TASK DIRECTIONS => Reproduce all of the data below, switching every occurrence of "tile" to "scene" and leaving everything else unchanged.

···

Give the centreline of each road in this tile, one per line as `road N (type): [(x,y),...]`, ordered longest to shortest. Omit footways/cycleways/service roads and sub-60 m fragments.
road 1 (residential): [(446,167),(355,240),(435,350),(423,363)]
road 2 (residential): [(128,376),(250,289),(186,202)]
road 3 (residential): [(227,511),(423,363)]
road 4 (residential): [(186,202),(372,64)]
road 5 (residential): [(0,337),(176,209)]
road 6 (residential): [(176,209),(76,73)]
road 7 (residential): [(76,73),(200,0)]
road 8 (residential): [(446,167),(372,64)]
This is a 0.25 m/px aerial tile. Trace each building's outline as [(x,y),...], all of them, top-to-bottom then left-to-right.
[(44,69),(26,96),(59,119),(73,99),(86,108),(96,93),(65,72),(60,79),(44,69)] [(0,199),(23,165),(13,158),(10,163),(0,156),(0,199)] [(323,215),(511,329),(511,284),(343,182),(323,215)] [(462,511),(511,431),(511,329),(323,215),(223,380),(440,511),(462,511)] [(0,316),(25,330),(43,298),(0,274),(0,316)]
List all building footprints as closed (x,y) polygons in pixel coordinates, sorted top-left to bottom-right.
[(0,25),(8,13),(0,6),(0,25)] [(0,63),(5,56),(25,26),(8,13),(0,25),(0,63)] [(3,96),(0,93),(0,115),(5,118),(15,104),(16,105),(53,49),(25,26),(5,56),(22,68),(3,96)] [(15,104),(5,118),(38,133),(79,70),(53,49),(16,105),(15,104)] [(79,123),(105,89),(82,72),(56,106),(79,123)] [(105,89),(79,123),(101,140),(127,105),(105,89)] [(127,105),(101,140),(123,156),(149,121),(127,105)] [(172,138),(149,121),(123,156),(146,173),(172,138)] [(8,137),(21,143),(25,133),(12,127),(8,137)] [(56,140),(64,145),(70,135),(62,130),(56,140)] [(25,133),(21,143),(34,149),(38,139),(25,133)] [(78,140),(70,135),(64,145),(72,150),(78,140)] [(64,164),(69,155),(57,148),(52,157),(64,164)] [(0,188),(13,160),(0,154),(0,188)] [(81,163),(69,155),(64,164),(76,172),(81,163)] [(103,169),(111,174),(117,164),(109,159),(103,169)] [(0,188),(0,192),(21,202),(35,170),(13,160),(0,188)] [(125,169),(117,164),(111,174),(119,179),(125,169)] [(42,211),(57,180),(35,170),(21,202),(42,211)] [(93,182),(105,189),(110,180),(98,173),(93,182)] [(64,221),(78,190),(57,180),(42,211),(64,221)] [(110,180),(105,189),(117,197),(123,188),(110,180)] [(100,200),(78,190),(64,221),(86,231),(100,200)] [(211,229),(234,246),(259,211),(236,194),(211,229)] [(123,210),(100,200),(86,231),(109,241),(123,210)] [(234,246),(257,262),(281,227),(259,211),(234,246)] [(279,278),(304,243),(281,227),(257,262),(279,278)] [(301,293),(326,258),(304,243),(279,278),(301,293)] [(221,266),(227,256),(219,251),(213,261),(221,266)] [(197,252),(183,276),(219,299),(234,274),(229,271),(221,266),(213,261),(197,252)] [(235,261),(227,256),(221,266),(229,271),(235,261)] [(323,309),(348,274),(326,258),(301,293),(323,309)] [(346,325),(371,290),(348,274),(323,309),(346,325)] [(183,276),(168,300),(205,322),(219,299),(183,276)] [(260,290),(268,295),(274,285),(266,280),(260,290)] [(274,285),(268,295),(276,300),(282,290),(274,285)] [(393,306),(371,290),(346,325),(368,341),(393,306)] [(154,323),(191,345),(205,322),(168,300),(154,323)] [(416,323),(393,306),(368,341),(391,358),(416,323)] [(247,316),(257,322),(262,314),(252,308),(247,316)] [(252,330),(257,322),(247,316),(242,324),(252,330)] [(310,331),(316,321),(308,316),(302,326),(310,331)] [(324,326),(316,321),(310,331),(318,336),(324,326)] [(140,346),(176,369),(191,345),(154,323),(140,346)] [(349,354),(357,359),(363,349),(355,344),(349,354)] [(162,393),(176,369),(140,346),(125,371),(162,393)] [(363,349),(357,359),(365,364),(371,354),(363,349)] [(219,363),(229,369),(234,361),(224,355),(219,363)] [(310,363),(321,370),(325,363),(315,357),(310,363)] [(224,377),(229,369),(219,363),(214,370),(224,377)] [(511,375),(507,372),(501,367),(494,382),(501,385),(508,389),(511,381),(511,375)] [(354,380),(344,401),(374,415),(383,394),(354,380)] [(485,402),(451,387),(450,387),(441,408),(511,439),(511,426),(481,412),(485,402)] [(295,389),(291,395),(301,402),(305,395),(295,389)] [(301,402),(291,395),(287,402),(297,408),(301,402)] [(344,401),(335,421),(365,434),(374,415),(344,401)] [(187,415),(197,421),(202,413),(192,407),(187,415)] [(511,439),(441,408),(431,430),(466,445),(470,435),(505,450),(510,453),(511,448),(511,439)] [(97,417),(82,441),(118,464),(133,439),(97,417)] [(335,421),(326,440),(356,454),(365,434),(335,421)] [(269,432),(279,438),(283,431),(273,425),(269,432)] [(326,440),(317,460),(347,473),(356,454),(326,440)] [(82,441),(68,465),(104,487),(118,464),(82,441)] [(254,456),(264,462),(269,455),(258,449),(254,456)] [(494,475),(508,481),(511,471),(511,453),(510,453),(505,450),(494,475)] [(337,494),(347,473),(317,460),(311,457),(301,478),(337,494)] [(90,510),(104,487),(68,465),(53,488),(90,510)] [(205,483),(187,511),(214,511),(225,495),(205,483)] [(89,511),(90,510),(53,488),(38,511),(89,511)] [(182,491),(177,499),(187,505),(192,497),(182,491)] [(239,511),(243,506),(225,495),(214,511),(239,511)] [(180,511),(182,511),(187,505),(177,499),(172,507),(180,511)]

···

SOLUTION FOR THIS EXERCISE =>
Give the centreline of each road in this scene, one per line as `road N (type): [(x,y),...]`, ordered longest to shortest. Omit footways/cycleways/service roads and sub-60 m fragments.
road 1 (residential): [(446,167),(355,240),(435,350),(423,363)]
road 2 (residential): [(128,376),(250,289),(186,202)]
road 3 (residential): [(227,511),(423,363)]
road 4 (residential): [(186,202),(372,64)]
road 5 (residential): [(0,337),(176,209)]
road 6 (residential): [(176,209),(76,73)]
road 7 (residential): [(76,73),(200,0)]
road 8 (residential): [(446,167),(372,64)]
This is a 0.25 m/px aerial scene. Trace each building's outline as [(x,y),...], all of them, top-to-bottom then left-to-right.
[(44,69),(26,96),(59,119),(73,99),(86,108),(96,93),(65,72),(60,79),(44,69)] [(0,199),(23,165),(13,158),(10,163),(0,156),(0,199)] [(323,215),(511,329),(511,284),(343,182),(323,215)] [(462,511),(511,431),(511,329),(323,215),(223,380),(440,511),(462,511)] [(0,316),(25,330),(43,298),(0,274),(0,316)]
List all building footprints as closed (x,y) polygons in pixel coordinates, sorted top-left to bottom-right.
[(0,25),(8,13),(0,6),(0,25)] [(0,63),(5,56),(25,26),(8,13),(0,25),(0,63)] [(3,96),(0,93),(0,115),(5,118),(15,104),(16,105),(53,49),(25,26),(5,56),(22,68),(3,96)] [(15,104),(5,118),(38,133),(79,70),(53,49),(16,105),(15,104)] [(79,123),(105,89),(82,72),(56,106),(79,123)] [(105,89),(79,123),(101,140),(127,105),(105,89)] [(127,105),(101,140),(123,156),(149,121),(127,105)] [(172,138),(149,121),(123,156),(146,173),(172,138)] [(8,137),(21,143),(25,133),(12,127),(8,137)] [(56,140),(64,145),(70,135),(62,130),(56,140)] [(25,133),(21,143),(34,149),(38,139),(25,133)] [(78,140),(70,135),(64,145),(72,150),(78,140)] [(64,164),(69,155),(57,148),(52,157),(64,164)] [(0,188),(13,160),(0,154),(0,188)] [(81,163),(69,155),(64,164),(76,172),(81,163)] [(103,169),(111,174),(117,164),(109,159),(103,169)] [(0,188),(0,192),(21,202),(35,170),(13,160),(0,188)] [(125,169),(117,164),(111,174),(119,179),(125,169)] [(42,211),(57,180),(35,170),(21,202),(42,211)] [(93,182),(105,189),(110,180),(98,173),(93,182)] [(64,221),(78,190),(57,180),(42,211),(64,221)] [(110,180),(105,189),(117,197),(123,188),(110,180)] [(100,200),(78,190),(64,221),(86,231),(100,200)] [(211,229),(234,246),(259,211),(236,194),(211,229)] [(123,210),(100,200),(86,231),(109,241),(123,210)] [(234,246),(257,262),(281,227),(259,211),(234,246)] [(279,278),(304,243),(281,227),(257,262),(279,278)] [(301,293),(326,258),(304,243),(279,278),(301,293)] [(221,266),(227,256),(219,251),(213,261),(221,266)] [(197,252),(183,276),(219,299),(234,274),(229,271),(221,266),(213,261),(197,252)] [(235,261),(227,256),(221,266),(229,271),(235,261)] [(323,309),(348,274),(326,258),(301,293),(323,309)] [(346,325),(371,290),(348,274),(323,309),(346,325)] [(183,276),(168,300),(205,322),(219,299),(183,276)] [(260,290),(268,295),(274,285),(266,280),(260,290)] [(274,285),(268,295),(276,300),(282,290),(274,285)] [(393,306),(371,290),(346,325),(368,341),(393,306)] [(154,323),(191,345),(205,322),(168,300),(154,323)] [(416,323),(393,306),(368,341),(391,358),(416,323)] [(247,316),(257,322),(262,314),(252,308),(247,316)] [(252,330),(257,322),(247,316),(242,324),(252,330)] [(310,331),(316,321),(308,316),(302,326),(310,331)] [(324,326),(316,321),(310,331),(318,336),(324,326)] [(140,346),(176,369),(191,345),(154,323),(140,346)] [(349,354),(357,359),(363,349),(355,344),(349,354)] [(162,393),(176,369),(140,346),(125,371),(162,393)] [(363,349),(357,359),(365,364),(371,354),(363,349)] [(219,363),(229,369),(234,361),(224,355),(219,363)] [(310,363),(321,370),(325,363),(315,357),(310,363)] [(224,377),(229,369),(219,363),(214,370),(224,377)] [(511,375),(507,372),(501,367),(494,382),(501,385),(508,389),(511,381),(511,375)] [(354,380),(344,401),(374,415),(383,394),(354,380)] [(485,402),(451,387),(450,387),(441,408),(511,439),(511,426),(481,412),(485,402)] [(295,389),(291,395),(301,402),(305,395),(295,389)] [(301,402),(291,395),(287,402),(297,408),(301,402)] [(344,401),(335,421),(365,434),(374,415),(344,401)] [(187,415),(197,421),(202,413),(192,407),(187,415)] [(511,439),(441,408),(431,430),(466,445),(470,435),(505,450),(510,453),(511,448),(511,439)] [(97,417),(82,441),(118,464),(133,439),(97,417)] [(335,421),(326,440),(356,454),(365,434),(335,421)] [(269,432),(279,438),(283,431),(273,425),(269,432)] [(326,440),(317,460),(347,473),(356,454),(326,440)] [(82,441),(68,465),(104,487),(118,464),(82,441)] [(254,456),(264,462),(269,455),(258,449),(254,456)] [(494,475),(508,481),(511,471),(511,453),(510,453),(505,450),(494,475)] [(337,494),(347,473),(317,460),(311,457),(301,478),(337,494)] [(90,510),(104,487),(68,465),(53,488),(90,510)] [(205,483),(187,511),(214,511),(225,495),(205,483)] [(89,511),(90,510),(53,488),(38,511),(89,511)] [(182,491),(177,499),(187,505),(192,497),(182,491)] [(239,511),(243,506),(225,495),(214,511),(239,511)] [(180,511),(182,511),(187,505),(177,499),(172,507),(180,511)]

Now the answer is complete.